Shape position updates
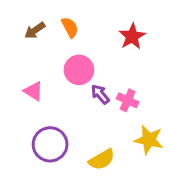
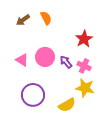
red star: (132, 36) -> (84, 39), moved
pink circle: (79, 70) -> (45, 57), moved
yellow star: (149, 140) -> (85, 88), moved

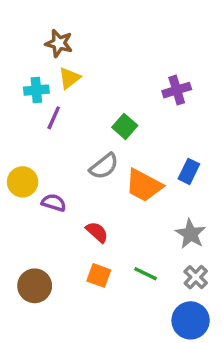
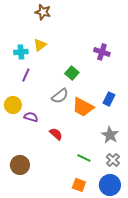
brown star: (59, 43) -> (43, 12), moved
purple cross: (177, 90) -> (102, 52), turned 35
purple line: (54, 118) -> (26, 75), moved
orange square: (99, 275) -> (79, 185), moved

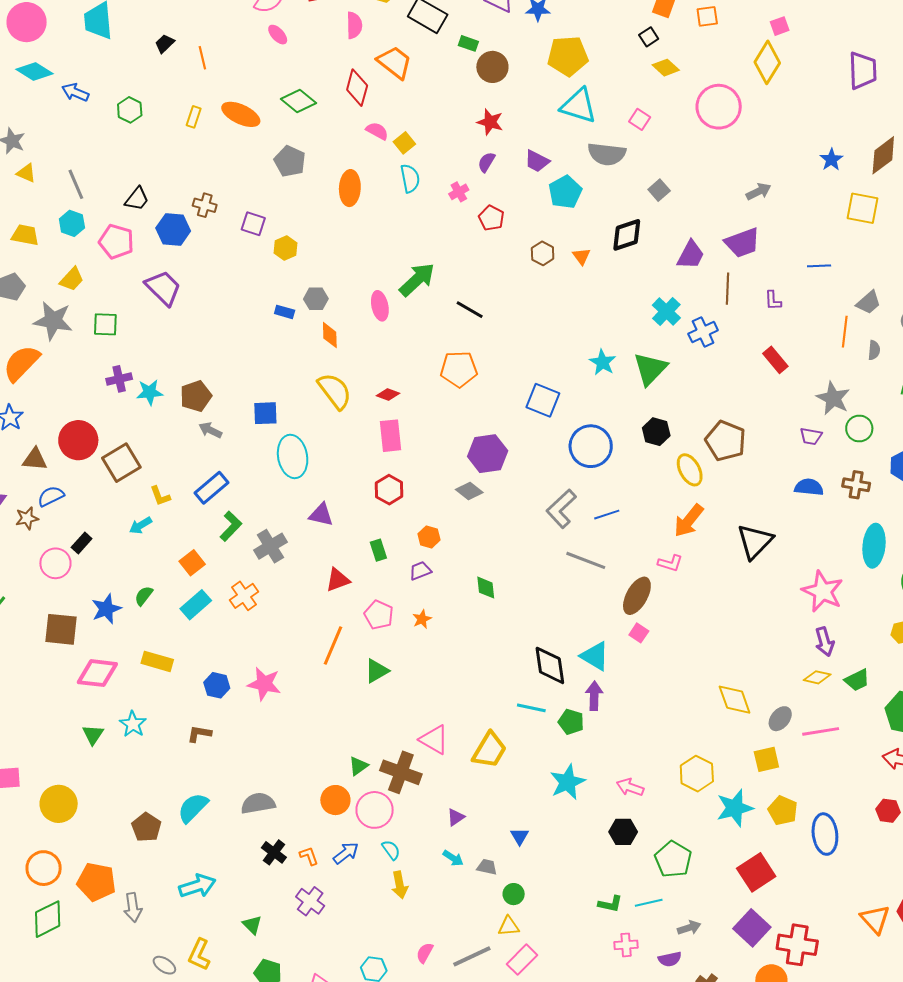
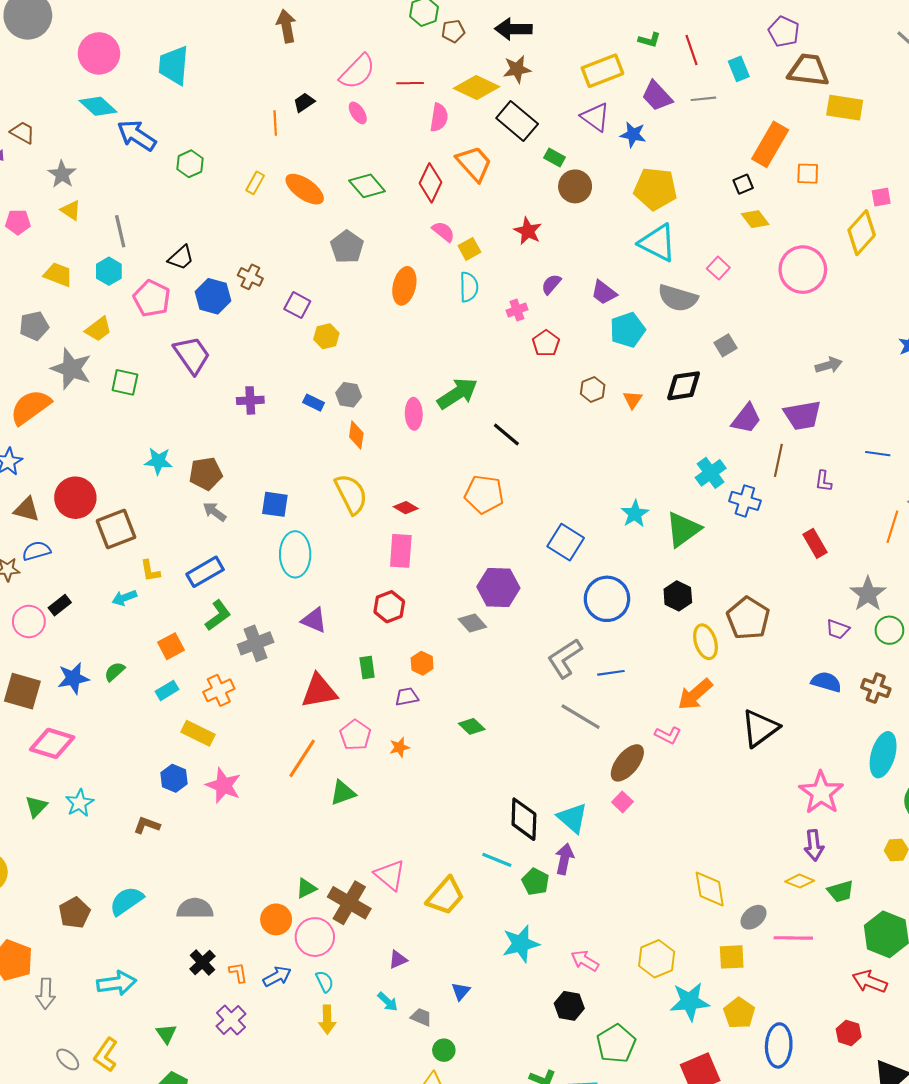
black trapezoid: (165, 44) -> (304, 102), moved
blue arrow: (75, 92) -> (137, 135), size x1.4
red star: (490, 122) -> (528, 231), moved
blue cross: (703, 332) -> (745, 501), turned 32
purple cross: (119, 379) -> (250, 400), moved
red triangle: (338, 580) -> (319, 691), size x1.4
green diamond: (486, 588) -> (472, 726), turned -50
cyan rectangle: (196, 605) -> (167, 690), size x0.7
yellow rectangle: (157, 661) -> (198, 733), moved

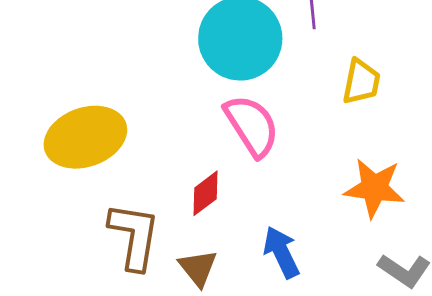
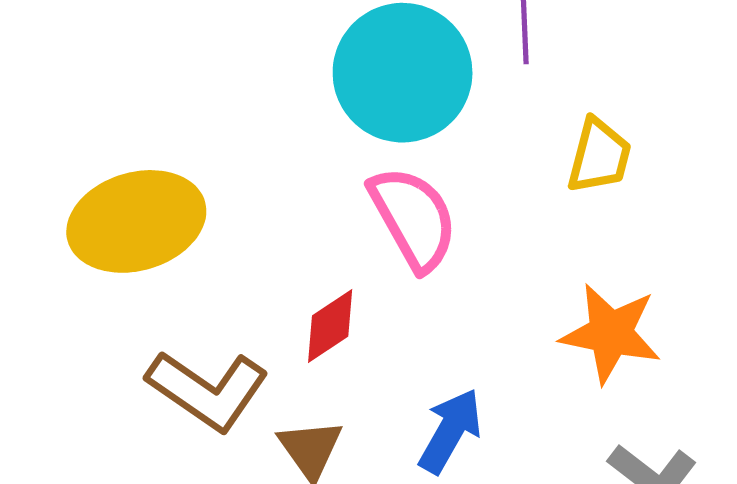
brown L-shape: (134, 236) -> (208, 390), turned 112
blue arrow: (281, 252) -> (450, 431), turned 52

→ Exercise prompt
This exercise asks for an exact copy of the lines from the first one in the data through the line that contains "purple cross: (119, 379) -> (250, 400), moved", pictures excluded.

→ Output of the task
red star: (132, 36) -> (84, 39), moved
pink circle: (79, 70) -> (45, 57), moved
yellow star: (149, 140) -> (85, 88), moved

brown star: (59, 43) -> (43, 12), moved
purple cross: (177, 90) -> (102, 52), turned 35
purple line: (54, 118) -> (26, 75), moved
orange square: (99, 275) -> (79, 185), moved

black trapezoid: (165, 44) -> (304, 102), moved
blue arrow: (75, 92) -> (137, 135), size x1.4
red star: (490, 122) -> (528, 231), moved
blue cross: (703, 332) -> (745, 501), turned 32
purple cross: (119, 379) -> (250, 400), moved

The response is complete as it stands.